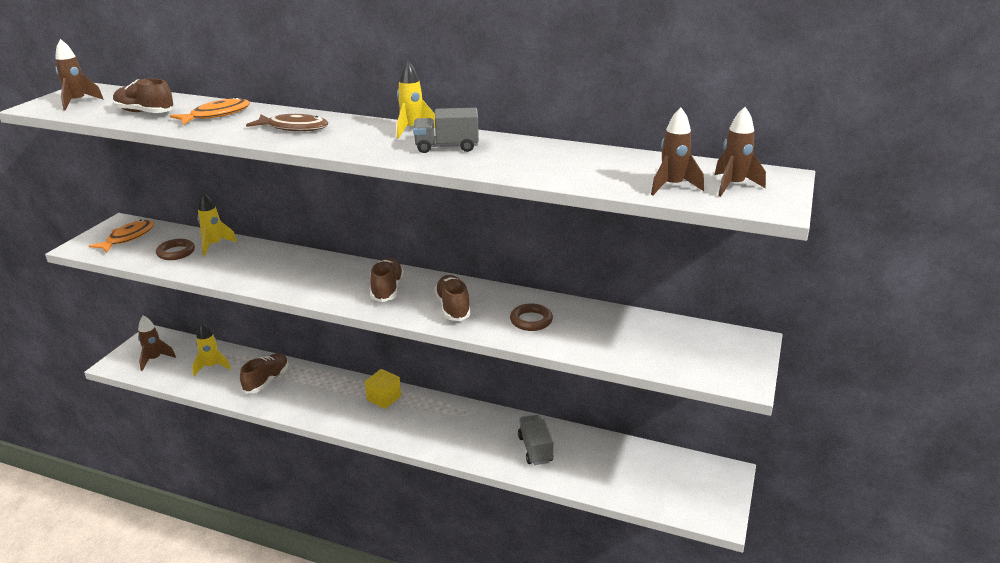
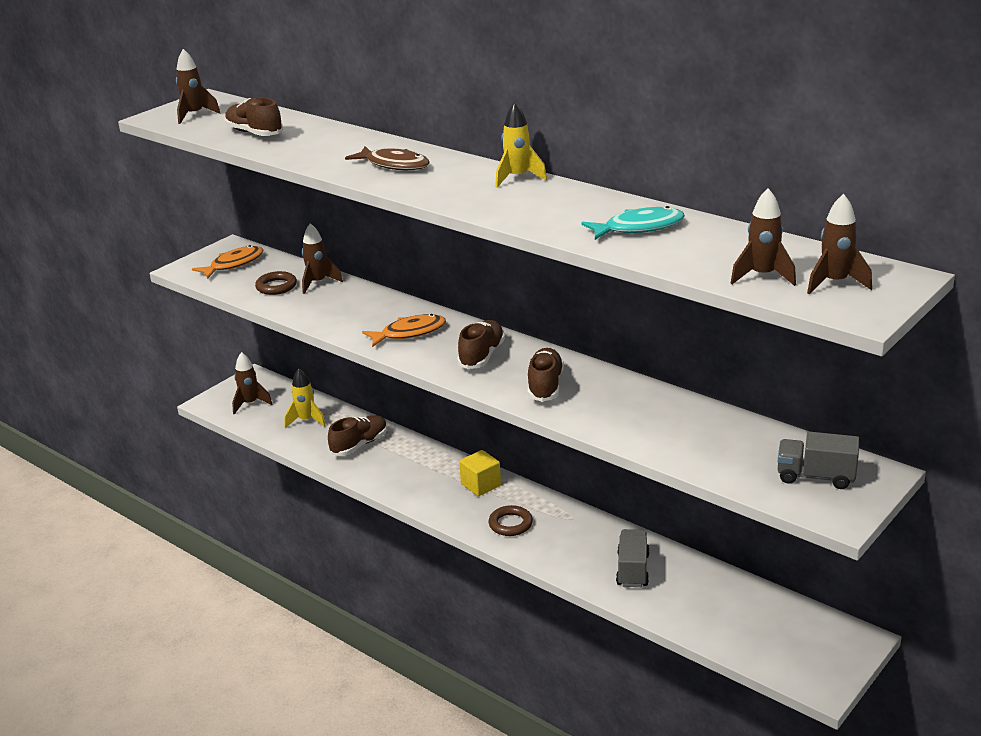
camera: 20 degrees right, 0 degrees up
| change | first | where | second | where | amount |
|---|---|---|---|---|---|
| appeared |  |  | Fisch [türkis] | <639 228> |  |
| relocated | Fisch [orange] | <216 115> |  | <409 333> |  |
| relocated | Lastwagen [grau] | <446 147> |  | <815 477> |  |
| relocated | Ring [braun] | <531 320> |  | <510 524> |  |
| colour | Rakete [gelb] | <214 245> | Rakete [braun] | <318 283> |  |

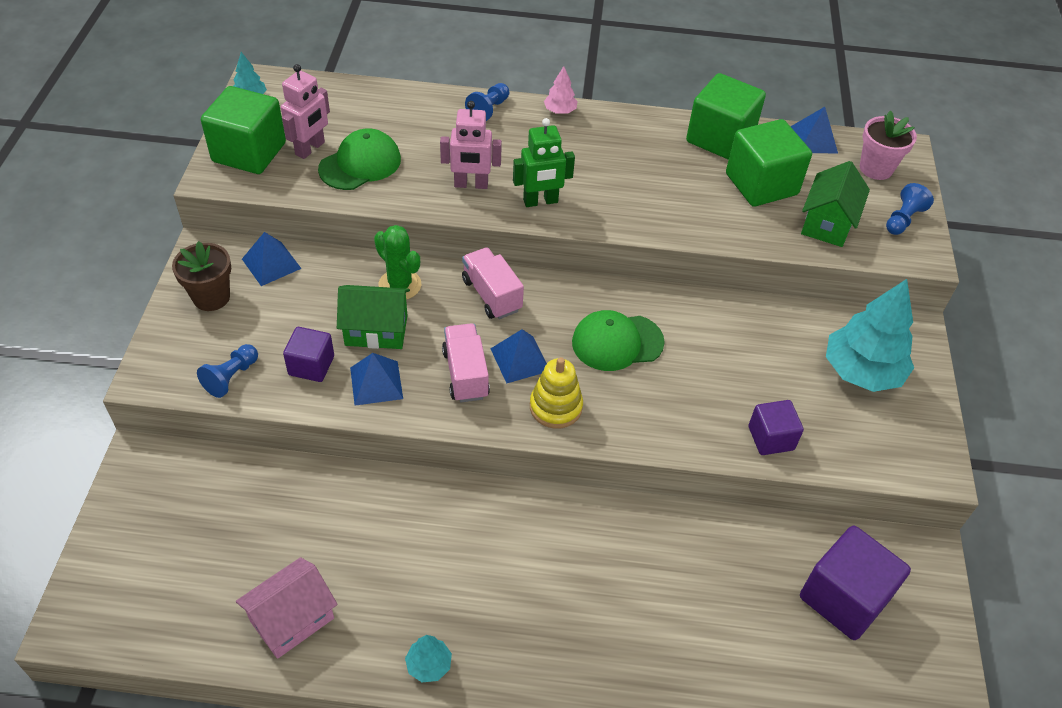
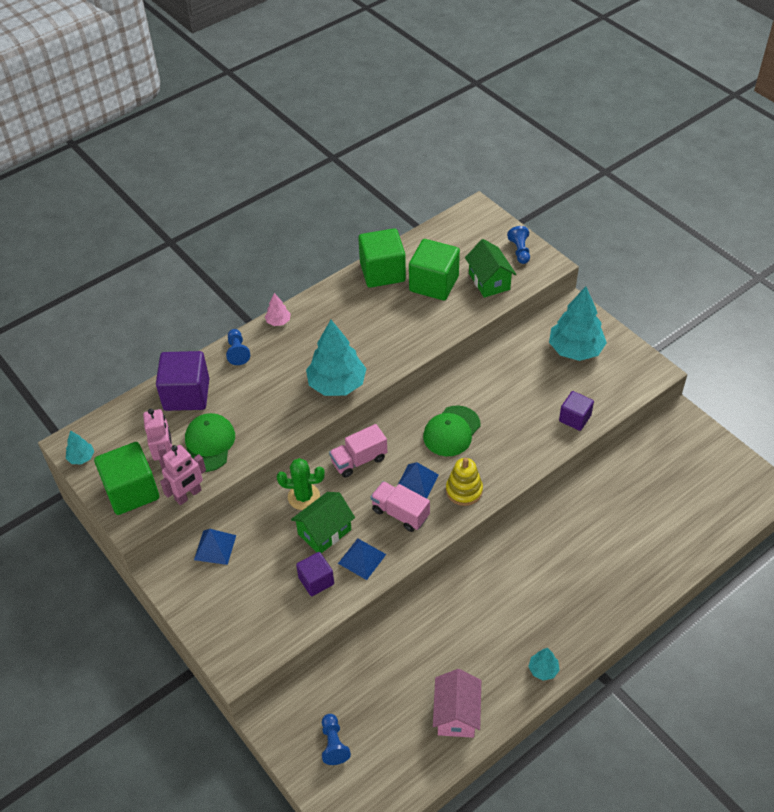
camera: 40 degrees left, 0 degrees up
| change | first | where | second | where | amount |
|---|---|---|---|---|---|
| missing | Blumentopf [braun] | <211 297> |  |  |  |
| missing | Pyramide [blau] | <814 139> |  |  |  |
| missing | Blumentopf [rosa] | <876 168> |  |  |  |
| relocated | Bauer [blau] | <231 377> |  | <334 744> |  |
| relocated | Roboter [rosa] | <471 184> |  | <188 495> |  |
| relocated | Kubus [lila] | <844 598> |  | <186 394> |  |
| exchanged | Roboter [grün] | <540 201> | Baum [türkis] | <337 384> |  |
| spun | Lastwagen [rosa] | <491 295> |  | <359 460> | 45 degrees counterclockwise |

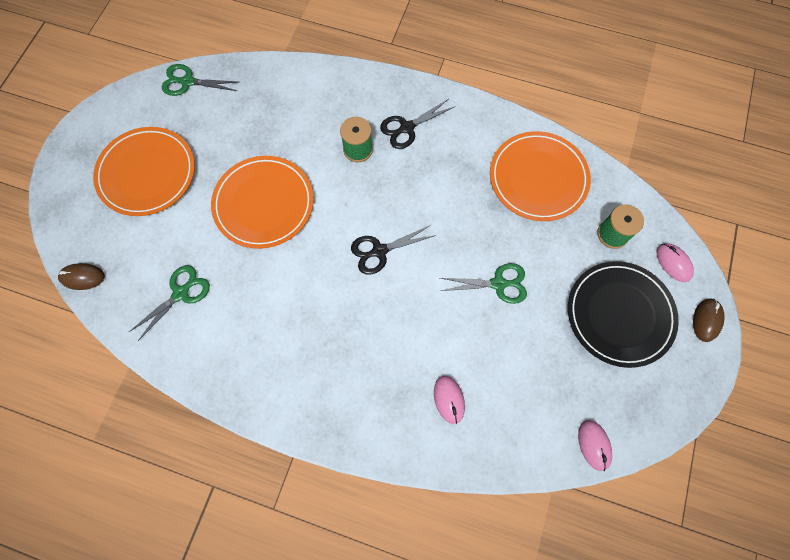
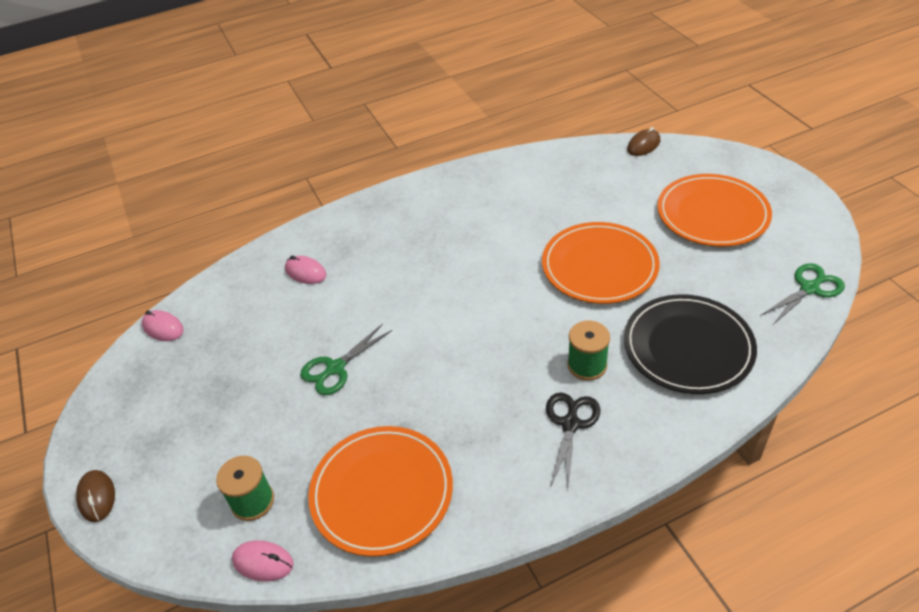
camera: 140 degrees right, 25 degrees down
| change | first | where | second | where | amount |
|---|---|---|---|---|---|
| missing | Schere [grün] | <180 293> |  |  |  |
| missing | Schere [schwarz] | <379 251> |  |  |  |
| relocated | Teller [schwarz] | <619 314> |  | <688 347> |  |
| relocated | Computermaus [rosa] | <673 263> |  | <263 562> |  |

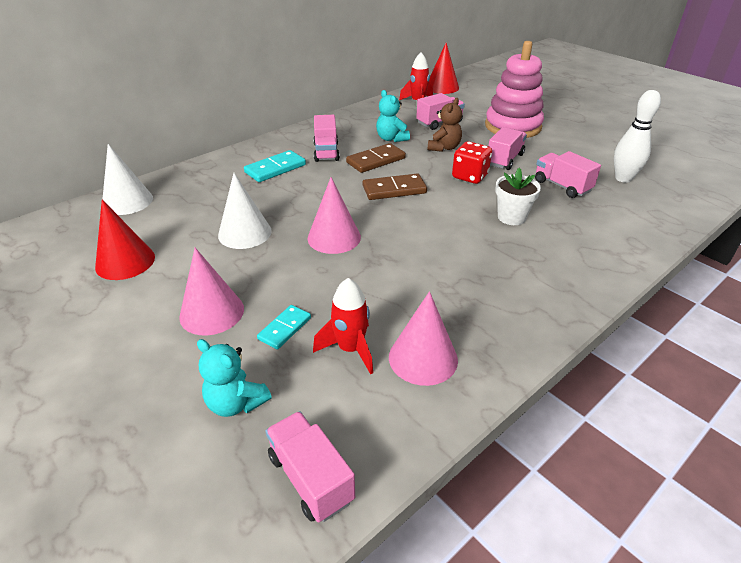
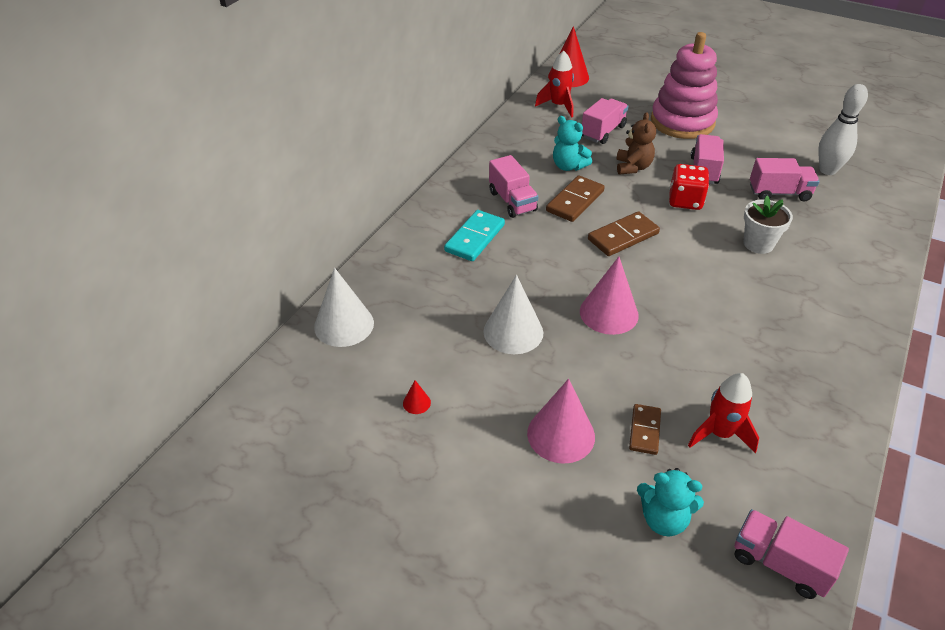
camera: 20 degrees left, 5 degrees up
| change | first | where | second | where | amount |
|---|---|---|---|---|---|
| missing | Kegel [rosa] | <423 358> |  |  |  |
| colour | Dominostein [türkis] | <284 328> | Dominostein [braun] | <644 430> |  |
| spun | Lastwagen [rosa] | <562 186> |  | <779 193> | 150 degrees clockwise |
| size | Kegel [rot] | <125 262> |  | <416 403> | x0.43 |

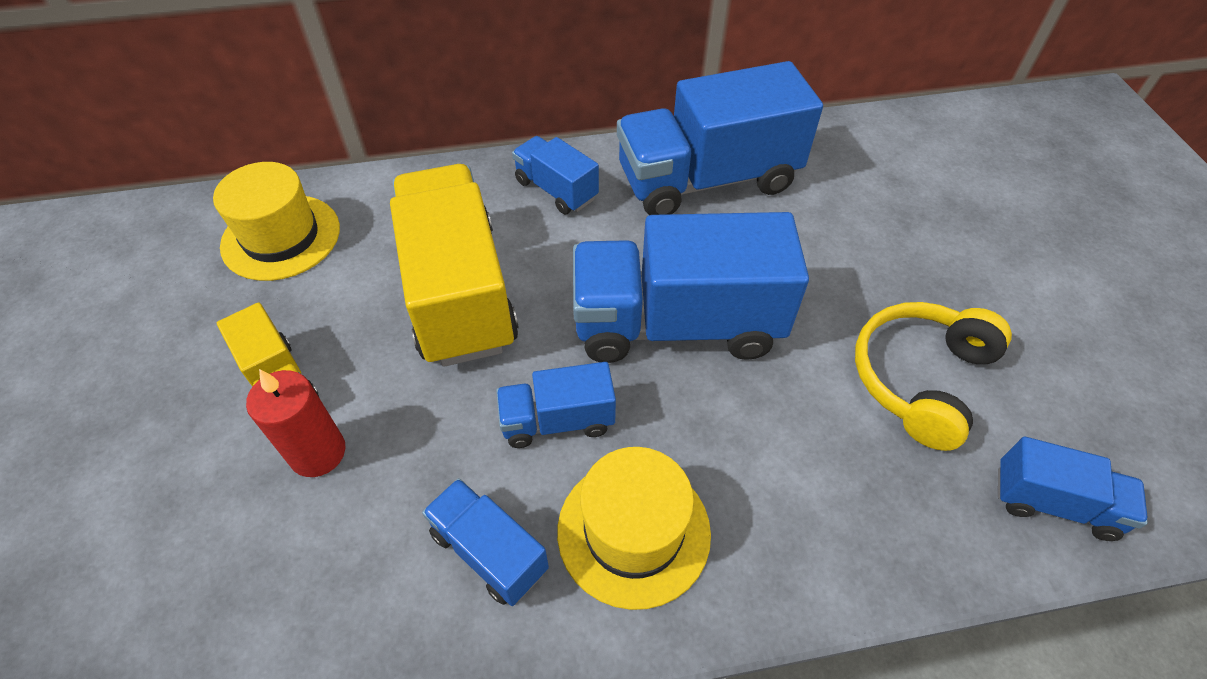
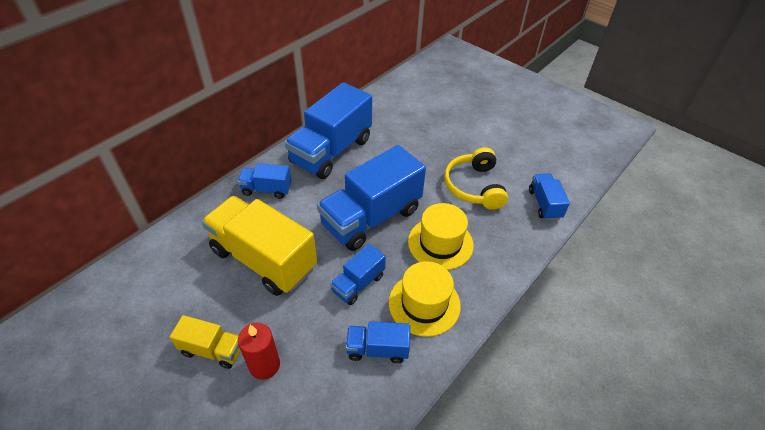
camera: 40 degrees left, 5 degrees down
| change | first | where | second | where | amount |
|---|---|---|---|---|---|
| relocated | Hut [gelb] | <281 237> |  | <440 243> |  |
| spun | Lastwagen [blau] | <1053 503> |  | <544 204> | 75 degrees counterclockwise |

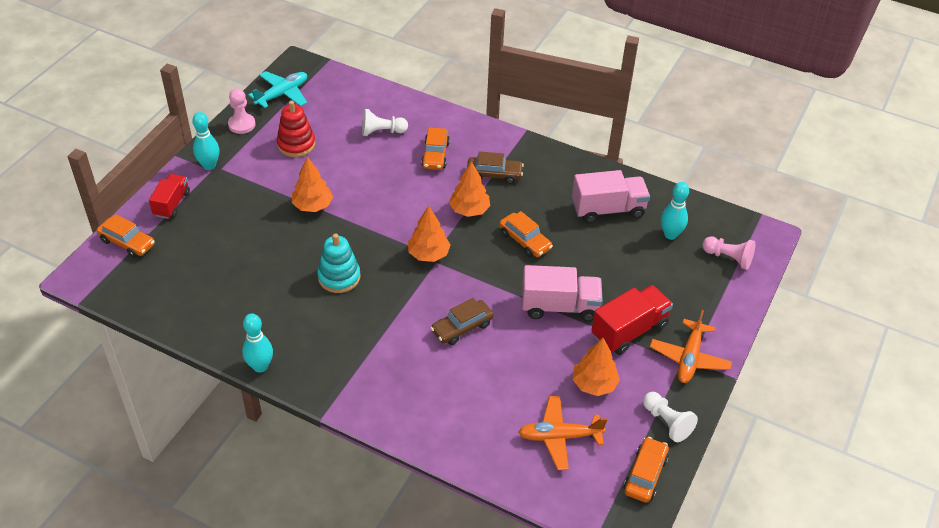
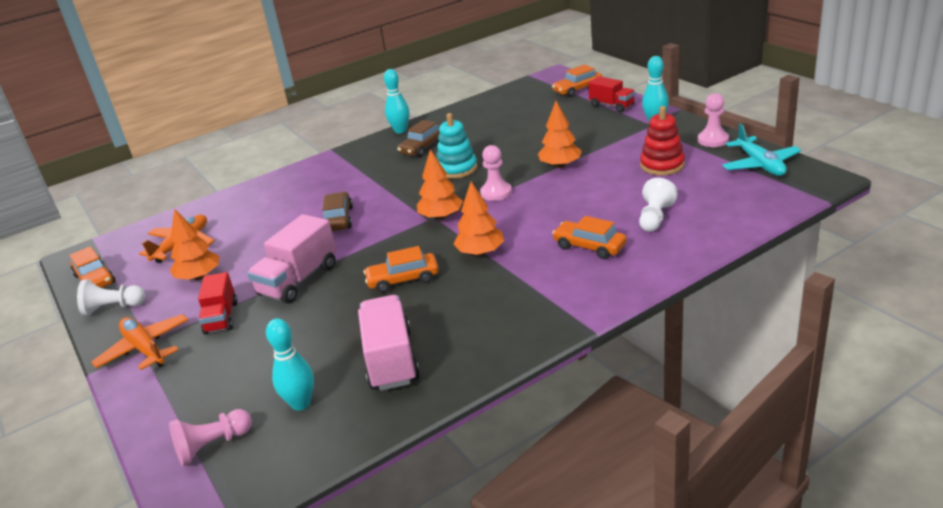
camera: 125 degrees right, 15 degrees down
| change | first | where | second | where | amount |
|---|---|---|---|---|---|
| appeared |  |  | Bauer [rosa] | <496 192> |  |
| relocated | Auto [braun] | <494 174> |  | <422 147> |  |
| spun | Lastwagen [rosa] | <608 210> |  | <391 360> | 150 degrees clockwise |
| size | Lastwagen [rot] | <629 331> |  | <221 318> | x0.65 |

* [Exercise goal] Filter the listing above, keeping only the lines with "Fisch".

* [Result]
| appeared |  |  | Fisch [türkis] | <639 228> |  |
| relocated | Fisch [orange] | <216 115> |  | <409 333> |  |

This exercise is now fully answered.